Required task. Copy out every line of the items below that contains the word "this".

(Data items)
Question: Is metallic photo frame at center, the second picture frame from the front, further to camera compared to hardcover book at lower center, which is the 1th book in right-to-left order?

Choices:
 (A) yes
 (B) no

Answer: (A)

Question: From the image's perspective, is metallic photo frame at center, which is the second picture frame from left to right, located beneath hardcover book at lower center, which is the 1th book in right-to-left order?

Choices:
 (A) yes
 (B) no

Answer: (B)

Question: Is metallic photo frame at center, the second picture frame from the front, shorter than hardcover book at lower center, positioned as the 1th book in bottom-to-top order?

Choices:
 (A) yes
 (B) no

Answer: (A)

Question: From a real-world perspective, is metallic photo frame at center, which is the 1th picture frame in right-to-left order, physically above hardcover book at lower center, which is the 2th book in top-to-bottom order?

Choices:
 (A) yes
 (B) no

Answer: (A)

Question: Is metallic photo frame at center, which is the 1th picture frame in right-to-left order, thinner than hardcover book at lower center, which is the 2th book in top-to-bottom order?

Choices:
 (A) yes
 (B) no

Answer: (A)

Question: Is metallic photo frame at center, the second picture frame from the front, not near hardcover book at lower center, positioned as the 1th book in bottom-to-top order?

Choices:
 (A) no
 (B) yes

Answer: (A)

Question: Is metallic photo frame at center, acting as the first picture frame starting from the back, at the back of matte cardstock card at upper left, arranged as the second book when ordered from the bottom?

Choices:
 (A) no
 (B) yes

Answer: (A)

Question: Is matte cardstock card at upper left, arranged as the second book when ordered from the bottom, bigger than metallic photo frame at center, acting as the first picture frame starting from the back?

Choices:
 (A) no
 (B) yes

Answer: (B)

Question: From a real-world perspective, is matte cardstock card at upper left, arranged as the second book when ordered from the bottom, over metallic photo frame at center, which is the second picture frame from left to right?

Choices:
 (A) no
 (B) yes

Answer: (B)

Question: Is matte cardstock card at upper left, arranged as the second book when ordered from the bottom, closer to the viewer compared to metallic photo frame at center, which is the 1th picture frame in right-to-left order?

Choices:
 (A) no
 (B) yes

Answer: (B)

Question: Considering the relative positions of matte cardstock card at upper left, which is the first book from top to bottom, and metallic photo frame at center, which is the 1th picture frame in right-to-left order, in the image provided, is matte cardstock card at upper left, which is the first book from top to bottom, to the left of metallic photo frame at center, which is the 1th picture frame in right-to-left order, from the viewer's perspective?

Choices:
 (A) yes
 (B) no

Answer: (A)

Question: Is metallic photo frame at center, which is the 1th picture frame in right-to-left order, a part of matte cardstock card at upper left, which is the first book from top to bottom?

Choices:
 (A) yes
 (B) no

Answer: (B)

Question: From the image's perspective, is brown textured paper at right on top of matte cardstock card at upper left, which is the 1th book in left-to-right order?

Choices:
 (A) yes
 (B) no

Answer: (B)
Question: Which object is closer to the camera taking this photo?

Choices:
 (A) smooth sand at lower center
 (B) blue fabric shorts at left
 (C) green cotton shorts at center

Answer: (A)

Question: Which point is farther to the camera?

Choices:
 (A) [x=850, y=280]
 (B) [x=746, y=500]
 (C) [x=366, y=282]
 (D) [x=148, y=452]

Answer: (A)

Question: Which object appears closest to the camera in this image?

Response to the task.
Question: Which object is closer to the camera taking this photo?
Question: Which object appears closest to the camera in this image?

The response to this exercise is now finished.